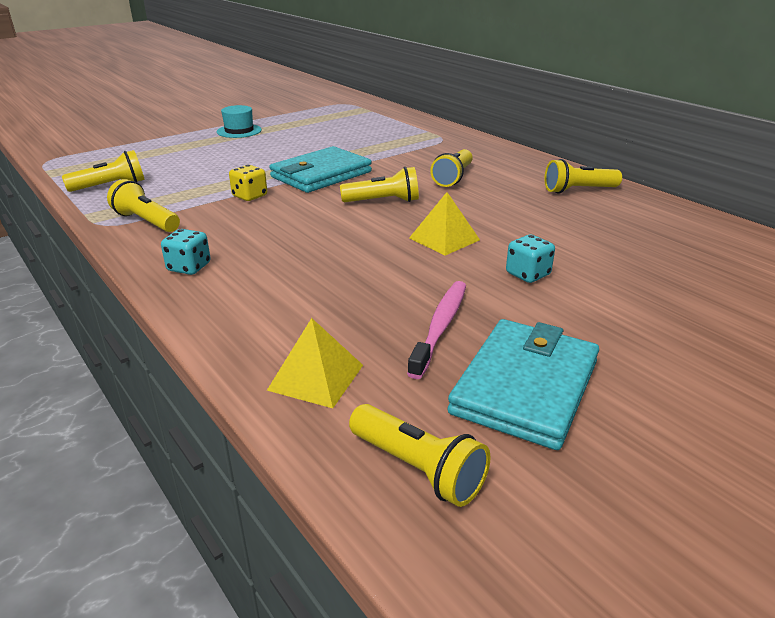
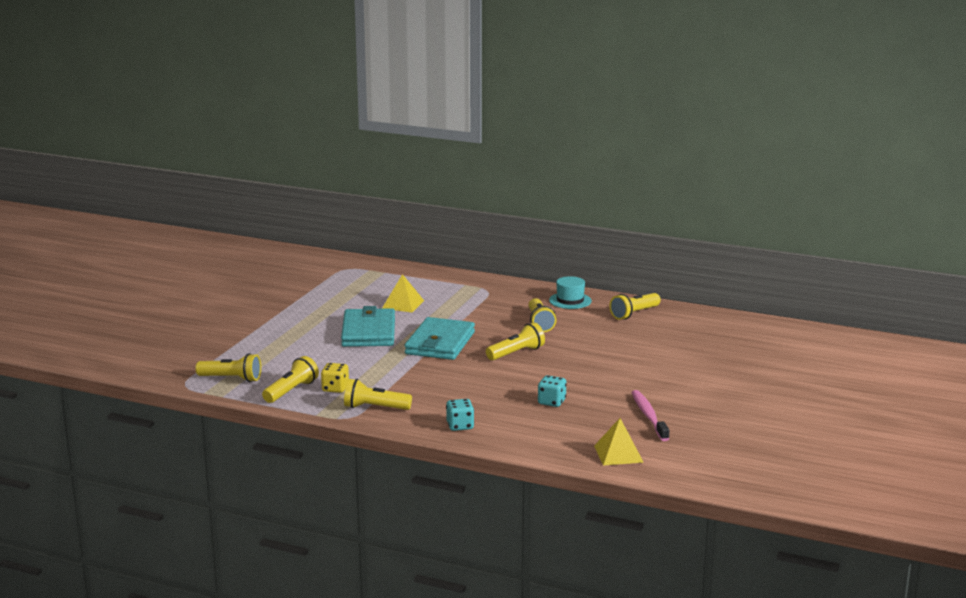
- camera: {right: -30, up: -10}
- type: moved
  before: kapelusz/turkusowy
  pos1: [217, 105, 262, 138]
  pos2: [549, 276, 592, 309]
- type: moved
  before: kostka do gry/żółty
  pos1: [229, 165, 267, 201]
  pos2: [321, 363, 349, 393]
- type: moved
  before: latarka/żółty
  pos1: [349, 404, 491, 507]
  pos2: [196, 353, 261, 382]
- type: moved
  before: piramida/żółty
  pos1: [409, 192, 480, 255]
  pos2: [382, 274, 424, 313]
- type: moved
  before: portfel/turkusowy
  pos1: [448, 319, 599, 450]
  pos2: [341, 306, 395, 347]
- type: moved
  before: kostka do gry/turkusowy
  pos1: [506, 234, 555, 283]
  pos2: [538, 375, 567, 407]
------------------------------
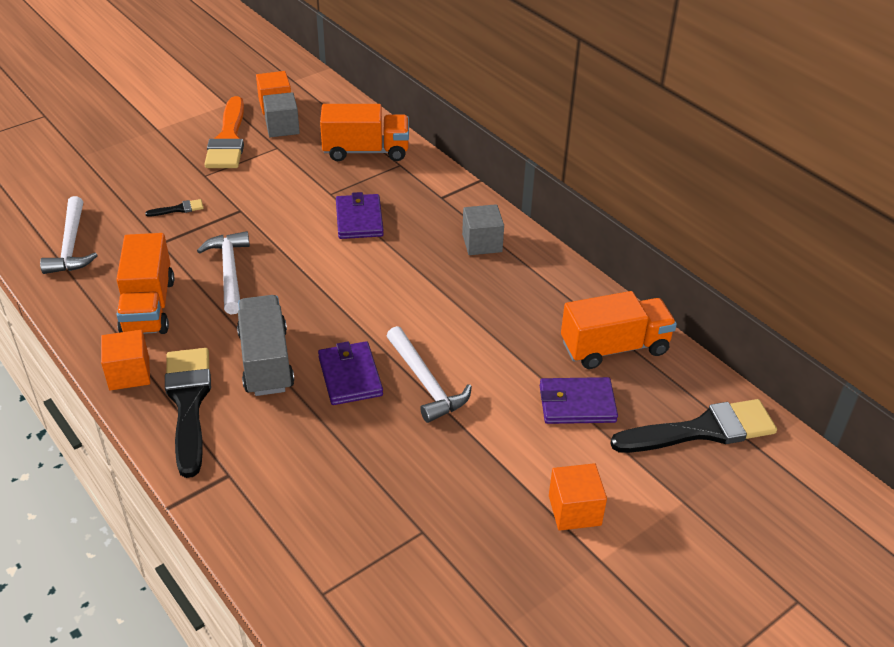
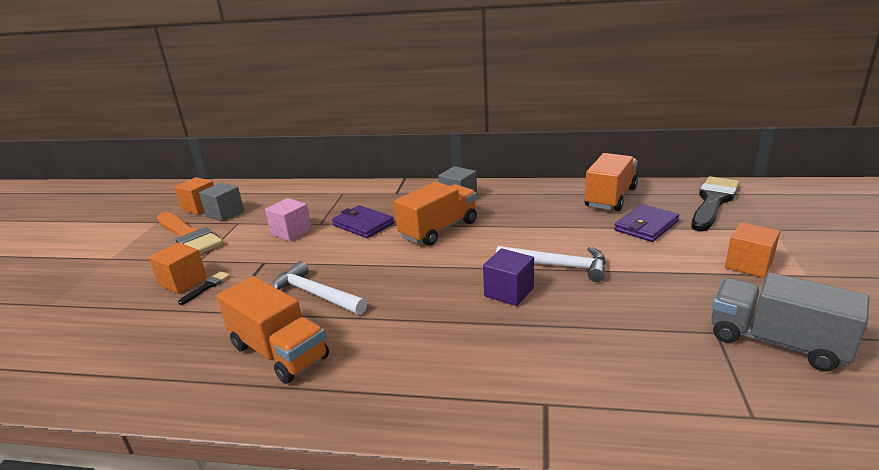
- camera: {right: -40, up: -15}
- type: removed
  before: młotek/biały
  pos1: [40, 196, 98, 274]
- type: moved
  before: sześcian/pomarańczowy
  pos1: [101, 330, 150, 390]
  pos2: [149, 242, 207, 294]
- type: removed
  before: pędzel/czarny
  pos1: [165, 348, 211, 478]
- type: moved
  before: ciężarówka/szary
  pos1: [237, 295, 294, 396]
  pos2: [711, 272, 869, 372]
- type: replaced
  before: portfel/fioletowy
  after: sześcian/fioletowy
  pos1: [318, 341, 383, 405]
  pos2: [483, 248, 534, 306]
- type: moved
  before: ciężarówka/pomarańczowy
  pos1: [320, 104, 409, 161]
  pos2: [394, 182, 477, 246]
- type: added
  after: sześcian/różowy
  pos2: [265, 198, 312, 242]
------------------------------
__Exercise directions__
Lines wanted from the listing above: the line with "pos1: [320, 104, 409, 161]" up to and including the line with "pos2: [265, 198, 312, 242]". Please write them out exactly, adding nothing else.

__Response box__
  pos1: [320, 104, 409, 161]
  pos2: [394, 182, 477, 246]
- type: added
  after: sześcian/różowy
  pos2: [265, 198, 312, 242]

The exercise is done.